- TASK REQUIREMENTS
The listing below should be written out exactly; please include all of it.

PROVIDED RECORDS START

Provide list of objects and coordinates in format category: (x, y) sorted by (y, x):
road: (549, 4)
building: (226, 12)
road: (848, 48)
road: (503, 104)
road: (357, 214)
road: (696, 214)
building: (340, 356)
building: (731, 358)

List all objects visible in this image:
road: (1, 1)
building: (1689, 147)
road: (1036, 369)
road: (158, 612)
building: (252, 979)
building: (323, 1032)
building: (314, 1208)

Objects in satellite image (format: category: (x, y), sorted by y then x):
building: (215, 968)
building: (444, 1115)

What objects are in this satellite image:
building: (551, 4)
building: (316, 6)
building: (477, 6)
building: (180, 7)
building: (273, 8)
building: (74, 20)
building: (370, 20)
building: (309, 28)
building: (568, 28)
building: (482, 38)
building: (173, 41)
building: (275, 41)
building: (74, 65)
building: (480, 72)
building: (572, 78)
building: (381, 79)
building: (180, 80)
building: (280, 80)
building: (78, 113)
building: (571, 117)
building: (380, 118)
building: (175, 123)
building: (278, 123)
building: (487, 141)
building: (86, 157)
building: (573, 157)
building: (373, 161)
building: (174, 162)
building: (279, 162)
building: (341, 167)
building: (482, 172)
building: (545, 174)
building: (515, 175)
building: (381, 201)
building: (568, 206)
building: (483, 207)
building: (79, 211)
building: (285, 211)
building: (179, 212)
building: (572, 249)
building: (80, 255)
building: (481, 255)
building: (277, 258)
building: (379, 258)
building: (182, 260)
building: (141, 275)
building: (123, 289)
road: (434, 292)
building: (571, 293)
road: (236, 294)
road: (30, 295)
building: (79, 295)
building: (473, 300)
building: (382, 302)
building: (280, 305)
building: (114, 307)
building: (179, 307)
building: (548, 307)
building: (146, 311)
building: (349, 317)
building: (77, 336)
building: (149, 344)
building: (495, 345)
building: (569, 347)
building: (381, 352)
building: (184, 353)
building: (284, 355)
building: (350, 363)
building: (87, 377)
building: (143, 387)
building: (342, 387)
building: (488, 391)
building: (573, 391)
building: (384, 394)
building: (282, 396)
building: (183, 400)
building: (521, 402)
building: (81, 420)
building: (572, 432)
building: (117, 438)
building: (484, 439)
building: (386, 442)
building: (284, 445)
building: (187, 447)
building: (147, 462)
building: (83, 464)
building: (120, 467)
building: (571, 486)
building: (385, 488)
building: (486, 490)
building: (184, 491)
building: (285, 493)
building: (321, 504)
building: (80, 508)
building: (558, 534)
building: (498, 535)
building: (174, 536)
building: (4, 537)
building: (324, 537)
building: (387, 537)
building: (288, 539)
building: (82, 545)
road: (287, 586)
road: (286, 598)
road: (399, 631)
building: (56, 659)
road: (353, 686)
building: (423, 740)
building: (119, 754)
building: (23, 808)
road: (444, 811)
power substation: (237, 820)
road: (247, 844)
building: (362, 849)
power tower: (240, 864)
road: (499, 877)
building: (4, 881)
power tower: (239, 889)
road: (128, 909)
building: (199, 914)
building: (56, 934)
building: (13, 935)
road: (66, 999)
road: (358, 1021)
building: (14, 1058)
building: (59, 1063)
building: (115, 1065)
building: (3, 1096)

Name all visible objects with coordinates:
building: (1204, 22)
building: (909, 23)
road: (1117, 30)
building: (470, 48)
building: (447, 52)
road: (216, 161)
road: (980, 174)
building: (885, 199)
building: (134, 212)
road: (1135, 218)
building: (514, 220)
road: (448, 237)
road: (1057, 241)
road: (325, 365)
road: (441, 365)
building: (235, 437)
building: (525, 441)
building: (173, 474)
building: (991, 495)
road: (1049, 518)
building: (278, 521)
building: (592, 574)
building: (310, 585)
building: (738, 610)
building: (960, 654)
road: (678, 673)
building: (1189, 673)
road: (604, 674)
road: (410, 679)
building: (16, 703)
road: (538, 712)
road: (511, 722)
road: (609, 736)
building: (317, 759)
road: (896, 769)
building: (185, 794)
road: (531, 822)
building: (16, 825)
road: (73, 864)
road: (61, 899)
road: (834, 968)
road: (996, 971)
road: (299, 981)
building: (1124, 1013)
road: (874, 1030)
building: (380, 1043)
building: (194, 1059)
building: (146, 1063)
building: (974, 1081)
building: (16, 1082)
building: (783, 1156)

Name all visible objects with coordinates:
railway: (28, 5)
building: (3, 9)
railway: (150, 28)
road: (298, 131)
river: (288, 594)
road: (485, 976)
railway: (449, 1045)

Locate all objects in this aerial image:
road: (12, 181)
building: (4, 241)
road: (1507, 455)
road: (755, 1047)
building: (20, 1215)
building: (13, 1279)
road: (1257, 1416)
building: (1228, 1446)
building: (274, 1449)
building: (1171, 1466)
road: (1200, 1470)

PROVIDED RECORDS END

- RESULT OF THE EXERCISE
Provide list of objects and coordinates in format category: (x, y) sorted by (y, x):
road: (549, 4)
building: (226, 12)
road: (848, 48)
road: (503, 104)
road: (357, 214)
road: (696, 214)
building: (340, 356)
building: (731, 358)

List all objects visible in this image:
road: (1, 1)
building: (1689, 147)
road: (1036, 369)
road: (158, 612)
building: (252, 979)
building: (323, 1032)
building: (314, 1208)

Objects in satellite image (format: category: (x, y), sorted by y then x):
building: (215, 968)
building: (444, 1115)

What objects are in this satellite image:
building: (551, 4)
building: (316, 6)
building: (477, 6)
building: (180, 7)
building: (273, 8)
building: (74, 20)
building: (370, 20)
building: (309, 28)
building: (568, 28)
building: (482, 38)
building: (173, 41)
building: (275, 41)
building: (74, 65)
building: (480, 72)
building: (572, 78)
building: (381, 79)
building: (180, 80)
building: (280, 80)
building: (78, 113)
building: (571, 117)
building: (380, 118)
building: (175, 123)
building: (278, 123)
building: (487, 141)
building: (86, 157)
building: (573, 157)
building: (373, 161)
building: (174, 162)
building: (279, 162)
building: (341, 167)
building: (482, 172)
building: (545, 174)
building: (515, 175)
building: (381, 201)
building: (568, 206)
building: (483, 207)
building: (79, 211)
building: (285, 211)
building: (179, 212)
building: (572, 249)
building: (80, 255)
building: (481, 255)
building: (277, 258)
building: (379, 258)
building: (182, 260)
building: (141, 275)
building: (123, 289)
road: (434, 292)
building: (571, 293)
road: (236, 294)
road: (30, 295)
building: (79, 295)
building: (473, 300)
building: (382, 302)
building: (280, 305)
building: (114, 307)
building: (179, 307)
building: (548, 307)
building: (146, 311)
building: (349, 317)
building: (77, 336)
building: (149, 344)
building: (495, 345)
building: (569, 347)
building: (381, 352)
building: (184, 353)
building: (284, 355)
building: (350, 363)
building: (87, 377)
building: (143, 387)
building: (342, 387)
building: (488, 391)
building: (573, 391)
building: (384, 394)
building: (282, 396)
building: (183, 400)
building: (521, 402)
building: (81, 420)
building: (572, 432)
building: (117, 438)
building: (484, 439)
building: (386, 442)
building: (284, 445)
building: (187, 447)
building: (147, 462)
building: (83, 464)
building: (120, 467)
building: (571, 486)
building: (385, 488)
building: (486, 490)
building: (184, 491)
building: (285, 493)
building: (321, 504)
building: (80, 508)
building: (558, 534)
building: (498, 535)
building: (174, 536)
building: (4, 537)
building: (324, 537)
building: (387, 537)
building: (288, 539)
building: (82, 545)
road: (287, 586)
road: (286, 598)
road: (399, 631)
building: (56, 659)
road: (353, 686)
building: (423, 740)
building: (119, 754)
building: (23, 808)
road: (444, 811)
power substation: (237, 820)
road: (247, 844)
building: (362, 849)
power tower: (240, 864)
road: (499, 877)
building: (4, 881)
power tower: (239, 889)
road: (128, 909)
building: (199, 914)
building: (56, 934)
building: (13, 935)
road: (66, 999)
road: (358, 1021)
building: (14, 1058)
building: (59, 1063)
building: (115, 1065)
building: (3, 1096)

Name all visible objects with coordinates:
building: (1204, 22)
building: (909, 23)
road: (1117, 30)
building: (470, 48)
building: (447, 52)
road: (216, 161)
road: (980, 174)
building: (885, 199)
building: (134, 212)
road: (1135, 218)
building: (514, 220)
road: (448, 237)
road: (1057, 241)
road: (325, 365)
road: (441, 365)
building: (235, 437)
building: (525, 441)
building: (173, 474)
building: (991, 495)
road: (1049, 518)
building: (278, 521)
building: (592, 574)
building: (310, 585)
building: (738, 610)
building: (960, 654)
road: (678, 673)
building: (1189, 673)
road: (604, 674)
road: (410, 679)
building: (16, 703)
road: (538, 712)
road: (511, 722)
road: (609, 736)
building: (317, 759)
road: (896, 769)
building: (185, 794)
road: (531, 822)
building: (16, 825)
road: (73, 864)
road: (61, 899)
road: (834, 968)
road: (996, 971)
road: (299, 981)
building: (1124, 1013)
road: (874, 1030)
building: (380, 1043)
building: (194, 1059)
building: (146, 1063)
building: (974, 1081)
building: (16, 1082)
building: (783, 1156)

Name all visible objects with coordinates:
railway: (28, 5)
building: (3, 9)
railway: (150, 28)
road: (298, 131)
river: (288, 594)
road: (485, 976)
railway: (449, 1045)

Locate all objects in this aerial image:
road: (12, 181)
building: (4, 241)
road: (1507, 455)
road: (755, 1047)
building: (20, 1215)
building: (13, 1279)
road: (1257, 1416)
building: (1228, 1446)
building: (274, 1449)
building: (1171, 1466)
road: (1200, 1470)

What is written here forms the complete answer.